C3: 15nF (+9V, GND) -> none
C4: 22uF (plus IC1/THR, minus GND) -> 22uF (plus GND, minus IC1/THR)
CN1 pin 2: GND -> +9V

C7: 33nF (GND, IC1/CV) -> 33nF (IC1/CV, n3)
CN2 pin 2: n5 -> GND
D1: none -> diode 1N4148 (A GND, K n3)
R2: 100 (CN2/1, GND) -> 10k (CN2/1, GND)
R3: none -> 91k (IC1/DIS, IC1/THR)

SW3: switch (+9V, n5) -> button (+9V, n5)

------

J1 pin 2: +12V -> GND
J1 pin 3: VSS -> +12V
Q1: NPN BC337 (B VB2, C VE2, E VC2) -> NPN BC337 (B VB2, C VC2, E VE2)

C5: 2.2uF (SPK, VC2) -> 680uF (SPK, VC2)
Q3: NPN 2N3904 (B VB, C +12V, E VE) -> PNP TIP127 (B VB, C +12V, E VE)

------

→ TASK
Everything from the line with "C7: 33nF (GND, IC1/CV) -> 33nF (IC1/CV, n3)" through the line with "SW3: switch (+9V, n5) -> button (+9V, n5)" in the listing above must be retyped exactly, with nothing added.

→ ANSWER TO THIS PROBLEM
C7: 33nF (GND, IC1/CV) -> 33nF (IC1/CV, n3)
CN2 pin 2: n5 -> GND
D1: none -> diode 1N4148 (A GND, K n3)
R2: 100 (CN2/1, GND) -> 10k (CN2/1, GND)
R3: none -> 91k (IC1/DIS, IC1/THR)

SW3: switch (+9V, n5) -> button (+9V, n5)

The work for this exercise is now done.